Top of Source data

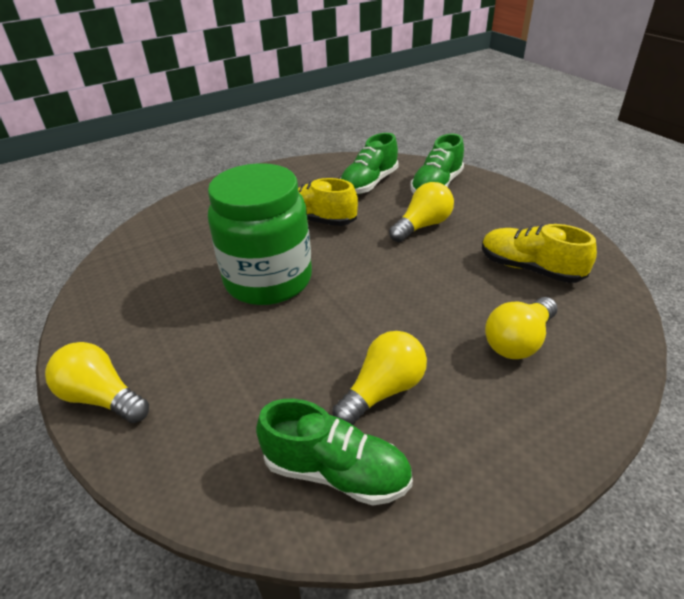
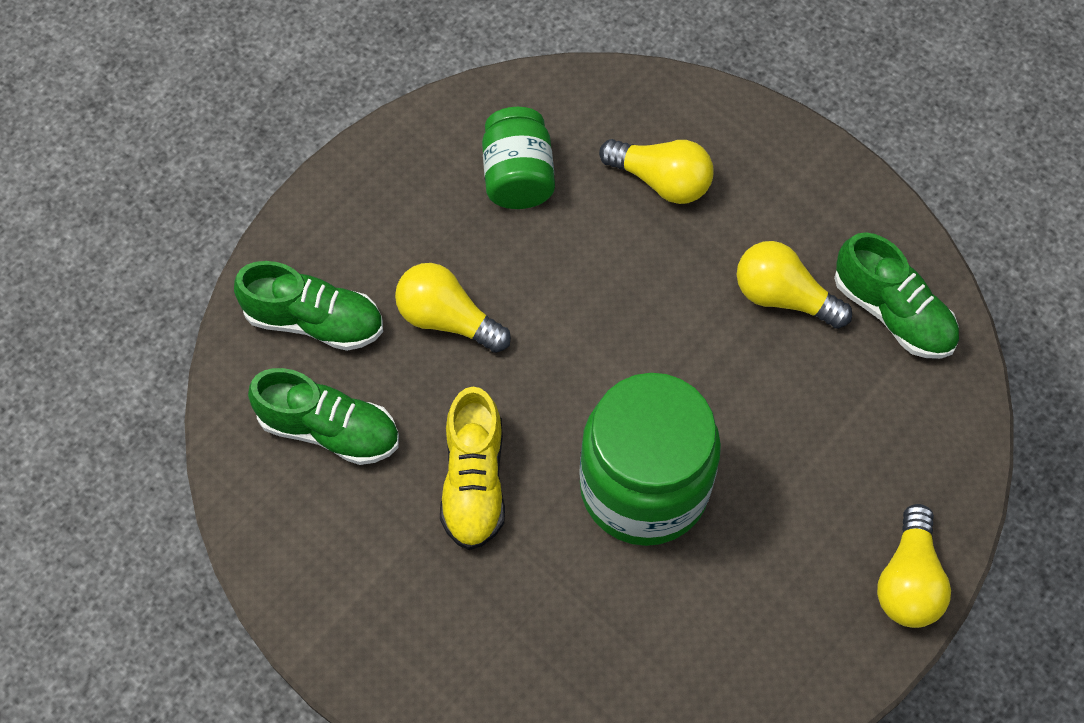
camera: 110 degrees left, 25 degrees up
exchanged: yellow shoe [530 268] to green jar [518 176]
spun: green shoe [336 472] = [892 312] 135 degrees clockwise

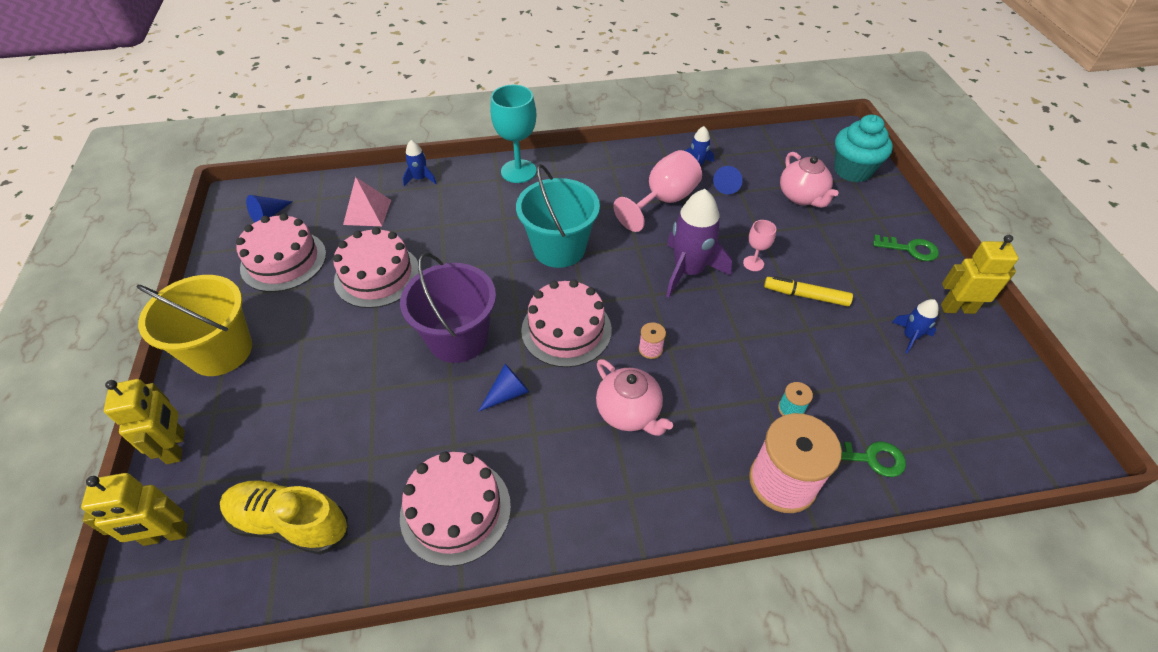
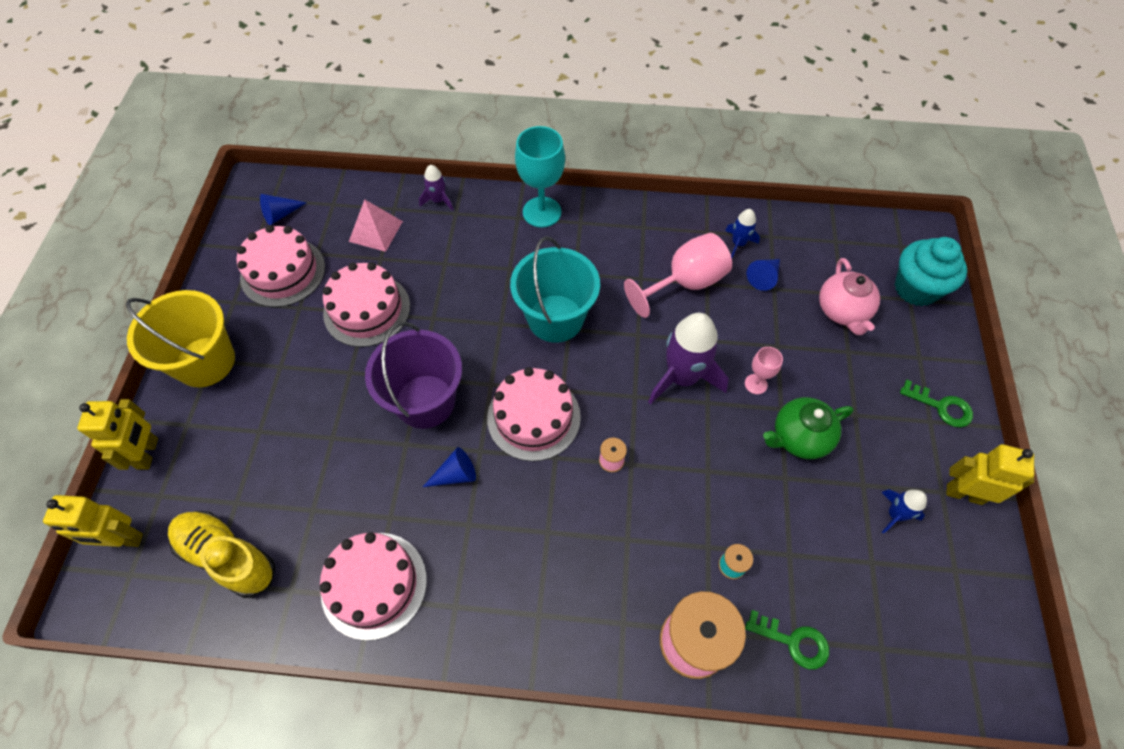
camera: 15 degrees right, 10 degrees up
missing: pink teapot [629 413]
exchanged: yellow marker [806 296] to green teapot [799 437]
colour: blue rocket [420 179] to purple rocket [438 200]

Bottom of Source data

* About this exercise *
Would you return all the data exactly as given, minus the pictures?

* Result *
camera: 110 degrees left, 25 degrees up
exchanged: yellow shoe [530 268] to green jar [518 176]
spun: green shoe [336 472] = [892 312] 135 degrees clockwise

camera: 15 degrees right, 10 degrees up
missing: pink teapot [629 413]
exchanged: yellow marker [806 296] to green teapot [799 437]
colour: blue rocket [420 179] to purple rocket [438 200]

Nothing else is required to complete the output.